- [Aim of the exercise] Instruction for the entries below: return the part that opens with the line containing "camera: 40 degrees right, 0 degrees up" and closes with the line containing "(572, 200) = (331, 490): blue", exactly, and no pictures.

(Object tracking records)
________________
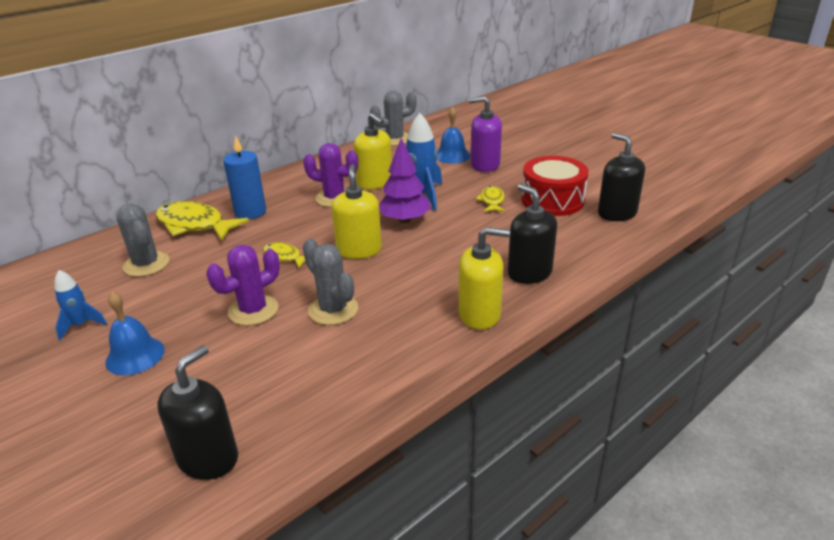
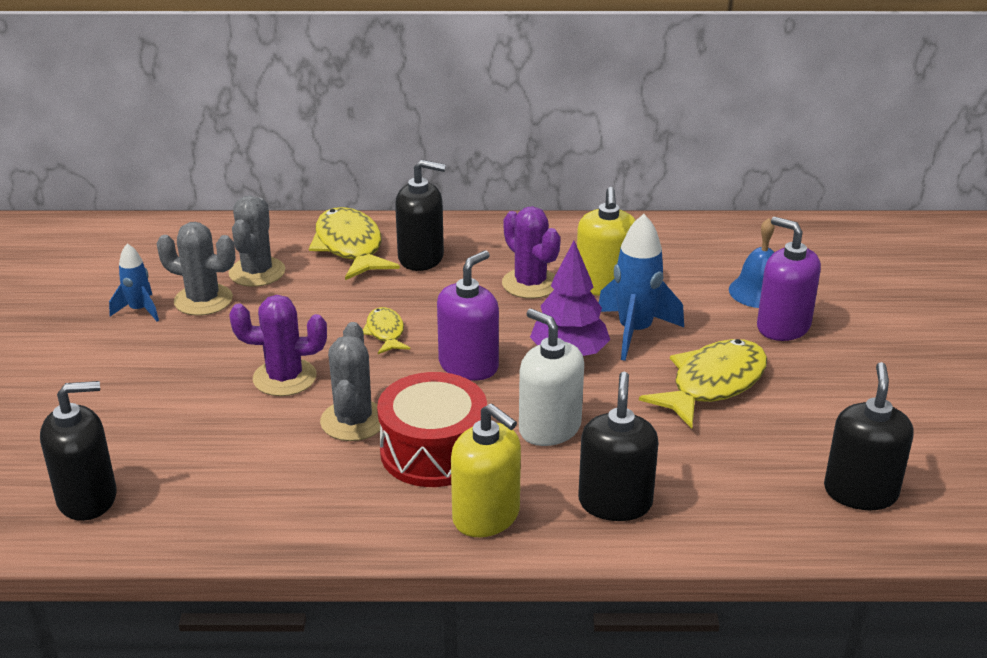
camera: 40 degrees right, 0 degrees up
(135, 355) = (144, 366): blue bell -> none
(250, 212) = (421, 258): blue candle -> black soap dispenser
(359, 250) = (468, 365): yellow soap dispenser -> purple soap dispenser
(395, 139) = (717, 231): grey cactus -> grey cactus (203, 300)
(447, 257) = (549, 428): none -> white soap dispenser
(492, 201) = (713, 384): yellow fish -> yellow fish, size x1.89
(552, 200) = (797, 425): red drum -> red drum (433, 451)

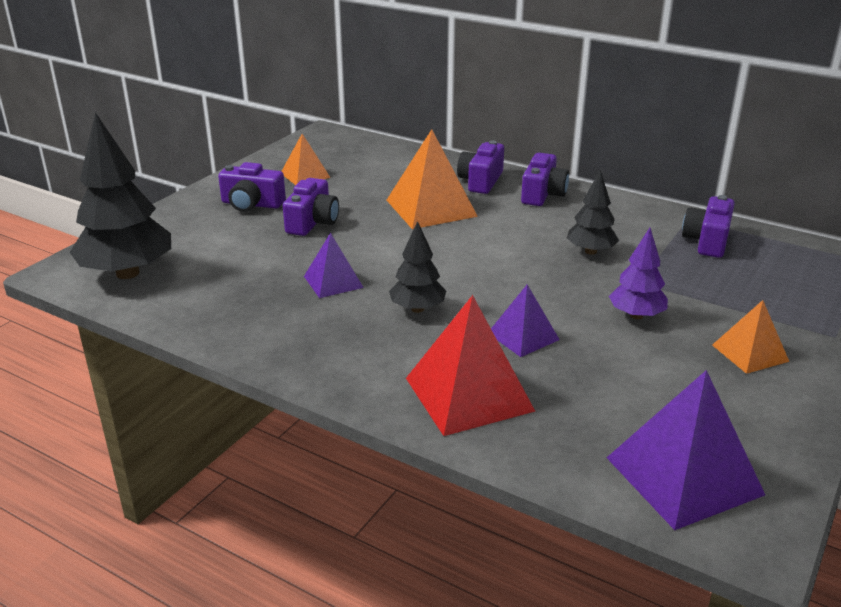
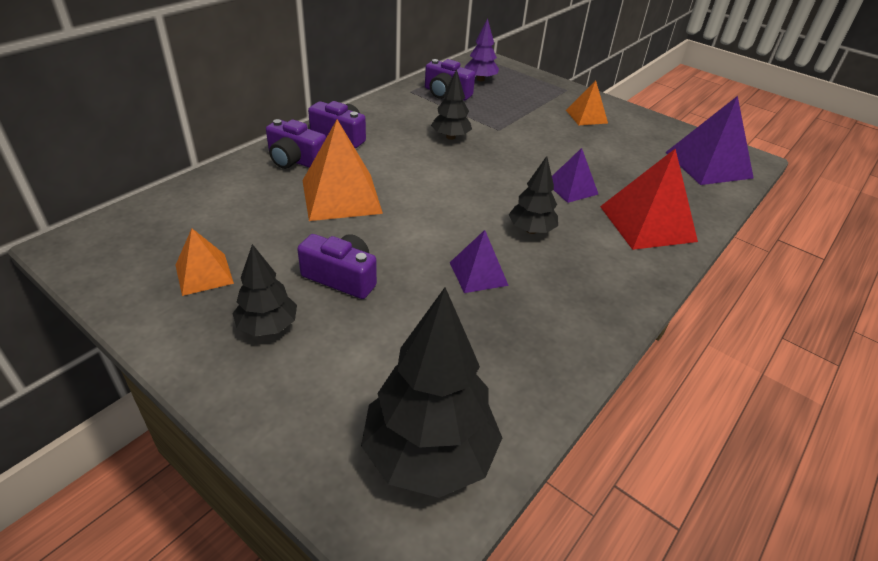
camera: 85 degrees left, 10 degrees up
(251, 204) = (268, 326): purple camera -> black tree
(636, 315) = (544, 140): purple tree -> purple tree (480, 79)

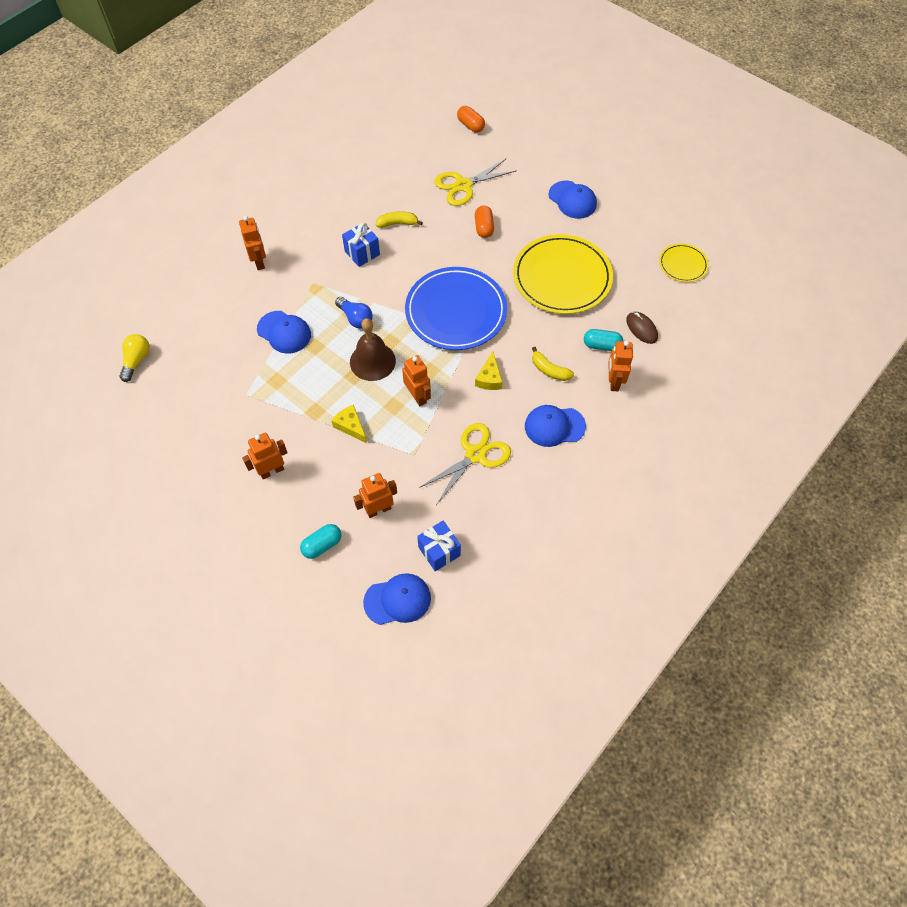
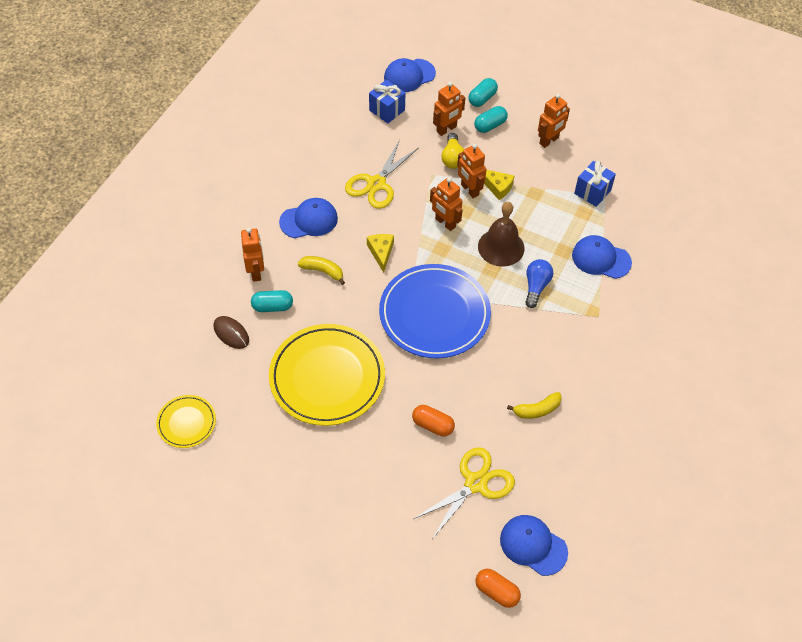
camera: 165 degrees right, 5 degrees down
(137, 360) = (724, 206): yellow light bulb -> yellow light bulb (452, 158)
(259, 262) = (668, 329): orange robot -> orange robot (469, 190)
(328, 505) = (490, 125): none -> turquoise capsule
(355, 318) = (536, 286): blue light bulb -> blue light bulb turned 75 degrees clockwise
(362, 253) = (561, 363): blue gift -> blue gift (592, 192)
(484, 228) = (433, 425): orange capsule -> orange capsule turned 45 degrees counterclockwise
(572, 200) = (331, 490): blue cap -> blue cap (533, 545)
________________
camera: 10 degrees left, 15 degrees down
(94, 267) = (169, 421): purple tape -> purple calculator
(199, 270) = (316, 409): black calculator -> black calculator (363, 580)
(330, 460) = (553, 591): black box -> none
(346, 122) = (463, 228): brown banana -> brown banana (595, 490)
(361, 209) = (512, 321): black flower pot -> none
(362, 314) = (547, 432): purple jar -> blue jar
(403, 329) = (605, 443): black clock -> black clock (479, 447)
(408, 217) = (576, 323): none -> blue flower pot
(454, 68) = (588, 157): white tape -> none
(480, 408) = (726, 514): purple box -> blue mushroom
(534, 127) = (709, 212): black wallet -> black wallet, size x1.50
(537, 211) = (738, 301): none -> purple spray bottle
________________
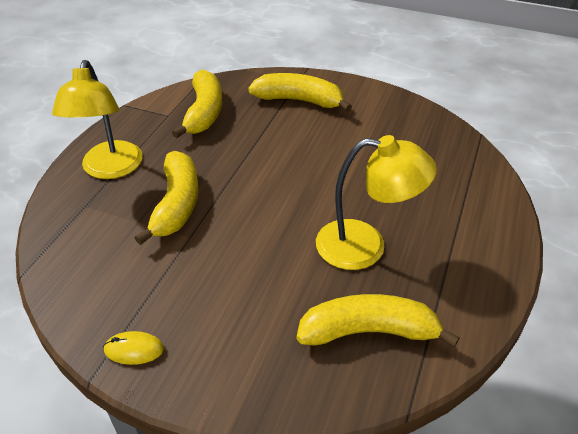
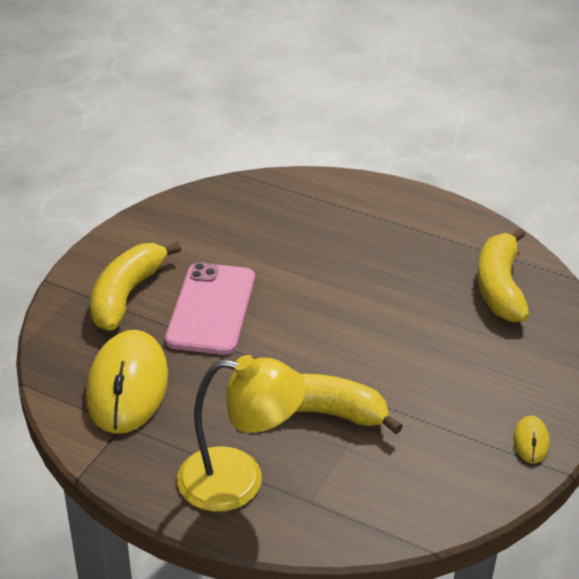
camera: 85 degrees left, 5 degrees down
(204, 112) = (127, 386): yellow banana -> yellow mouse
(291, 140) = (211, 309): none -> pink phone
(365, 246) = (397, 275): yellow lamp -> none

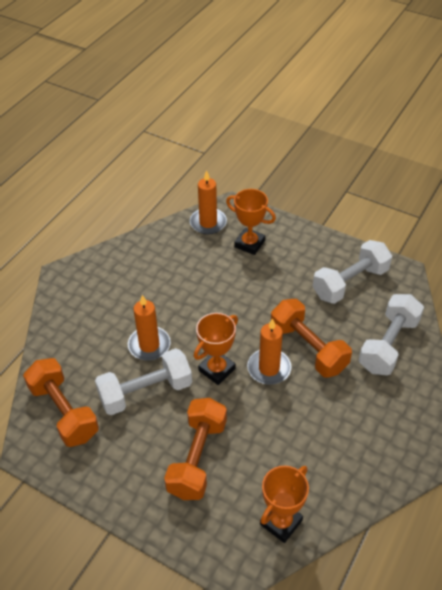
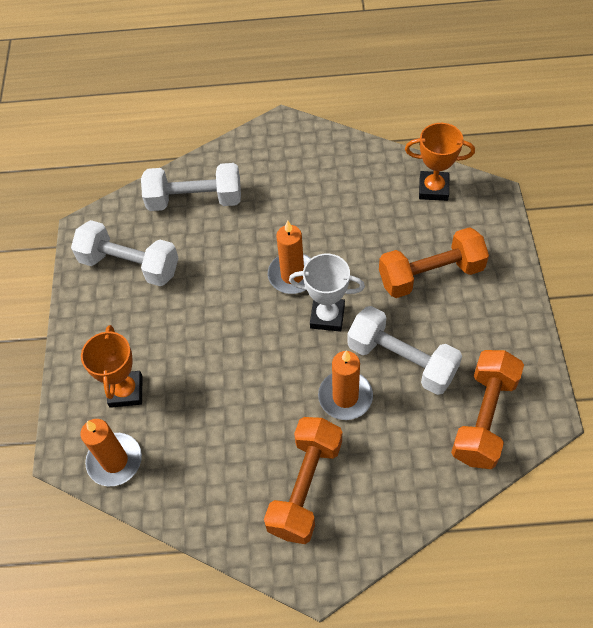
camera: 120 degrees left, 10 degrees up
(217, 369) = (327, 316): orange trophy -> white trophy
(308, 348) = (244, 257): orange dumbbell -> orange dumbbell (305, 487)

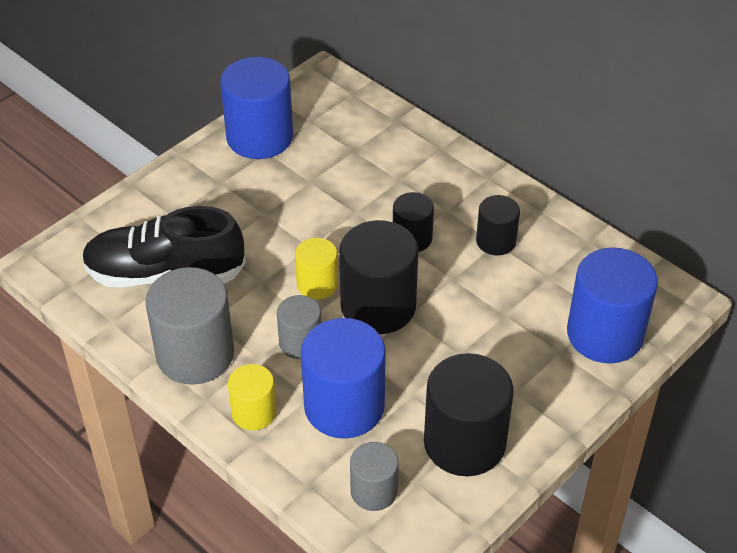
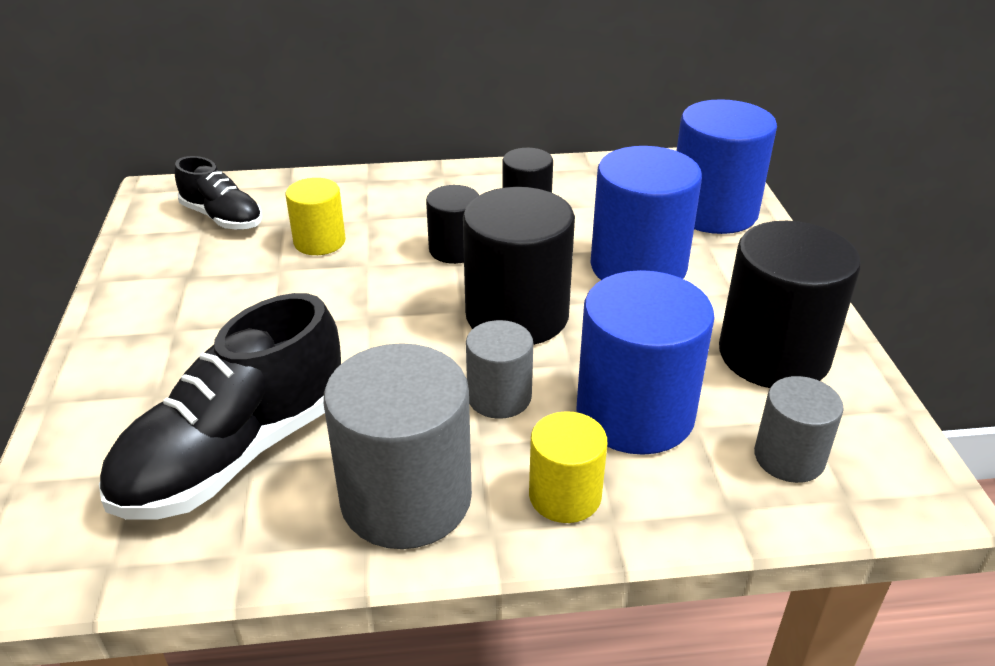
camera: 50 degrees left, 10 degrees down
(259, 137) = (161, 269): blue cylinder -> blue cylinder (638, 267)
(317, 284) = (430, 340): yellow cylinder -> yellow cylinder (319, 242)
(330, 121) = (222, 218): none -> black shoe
________________
- [Response]
camera: 40 degrees right, 0 degrees up
(135, 355) = (144, 366): blue bell -> none
(250, 212) = (421, 258): blue candle -> black soap dispenser
(359, 250) = (468, 365): yellow soap dispenser -> purple soap dispenser
(395, 139) = (717, 231): grey cactus -> grey cactus (203, 300)
(447, 257) = (549, 428): none -> white soap dispenser
(492, 201) = (713, 384): yellow fish -> yellow fish, size x1.89
(552, 200) = (797, 425): red drum -> red drum (433, 451)

camera: 85 degrees left, 10 degrees up
(251, 204) = (268, 326): purple camera -> black tree
(636, 315) = (544, 140): purple tree -> purple tree (480, 79)

camera: 165 degrees right, 5 degrees down
(137, 360) = (724, 206): yellow light bulb -> yellow light bulb (452, 158)
(259, 262) = (668, 329): orange robot -> orange robot (469, 190)
(328, 505) = (490, 125): none -> turquoise capsule
(355, 318) = (536, 286): blue light bulb -> blue light bulb turned 75 degrees clockwise
(362, 253) = (561, 363): blue gift -> blue gift (592, 192)
(484, 228) = (433, 425): orange capsule -> orange capsule turned 45 degrees counterclockwise
(572, 200) = (331, 490): blue cap -> blue cap (533, 545)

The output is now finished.